[Opening INPUT MATERIAL section]
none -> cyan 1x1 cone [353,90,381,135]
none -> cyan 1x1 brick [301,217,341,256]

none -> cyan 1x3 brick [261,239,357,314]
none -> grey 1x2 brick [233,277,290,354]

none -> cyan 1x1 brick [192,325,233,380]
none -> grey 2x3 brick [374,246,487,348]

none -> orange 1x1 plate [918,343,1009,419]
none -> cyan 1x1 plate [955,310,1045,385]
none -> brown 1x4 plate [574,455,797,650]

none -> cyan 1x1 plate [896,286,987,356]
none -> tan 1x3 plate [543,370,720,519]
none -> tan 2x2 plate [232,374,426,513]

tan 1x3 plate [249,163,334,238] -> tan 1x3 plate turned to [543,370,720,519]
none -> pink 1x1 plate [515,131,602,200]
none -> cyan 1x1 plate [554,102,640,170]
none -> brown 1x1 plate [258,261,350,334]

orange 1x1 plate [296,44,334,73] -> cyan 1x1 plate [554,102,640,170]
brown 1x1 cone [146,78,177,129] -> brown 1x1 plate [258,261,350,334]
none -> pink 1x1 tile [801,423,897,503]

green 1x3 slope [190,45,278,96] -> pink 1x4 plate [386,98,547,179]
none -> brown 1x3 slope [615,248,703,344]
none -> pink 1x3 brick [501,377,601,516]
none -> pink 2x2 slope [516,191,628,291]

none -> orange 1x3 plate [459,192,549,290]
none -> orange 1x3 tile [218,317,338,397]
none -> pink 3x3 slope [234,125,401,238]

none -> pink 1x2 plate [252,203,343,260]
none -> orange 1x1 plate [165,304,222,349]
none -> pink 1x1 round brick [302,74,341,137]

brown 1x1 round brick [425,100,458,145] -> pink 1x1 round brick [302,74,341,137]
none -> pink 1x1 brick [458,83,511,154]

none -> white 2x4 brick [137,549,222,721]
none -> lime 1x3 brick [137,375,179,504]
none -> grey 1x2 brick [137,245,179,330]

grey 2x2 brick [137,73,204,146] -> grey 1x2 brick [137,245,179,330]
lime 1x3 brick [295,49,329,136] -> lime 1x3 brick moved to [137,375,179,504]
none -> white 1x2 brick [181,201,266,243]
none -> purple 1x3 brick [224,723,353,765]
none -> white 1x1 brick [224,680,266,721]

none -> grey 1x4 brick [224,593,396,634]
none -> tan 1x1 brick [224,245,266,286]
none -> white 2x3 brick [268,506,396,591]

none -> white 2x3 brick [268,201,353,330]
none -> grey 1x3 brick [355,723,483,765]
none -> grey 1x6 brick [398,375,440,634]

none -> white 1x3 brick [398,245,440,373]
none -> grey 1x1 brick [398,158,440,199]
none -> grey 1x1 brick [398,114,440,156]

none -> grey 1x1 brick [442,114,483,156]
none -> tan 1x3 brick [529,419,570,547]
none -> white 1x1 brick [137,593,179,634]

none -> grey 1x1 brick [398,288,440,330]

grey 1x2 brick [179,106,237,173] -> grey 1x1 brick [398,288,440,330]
[Closing INPUT MATERIAL section]
WORK TASK:
Copy all lines from the entries that contain the word "cone".

EXERCISE ANSWER:
none -> cyan 1x1 cone [353,90,381,135]
brown 1x1 cone [146,78,177,129] -> brown 1x1 plate [258,261,350,334]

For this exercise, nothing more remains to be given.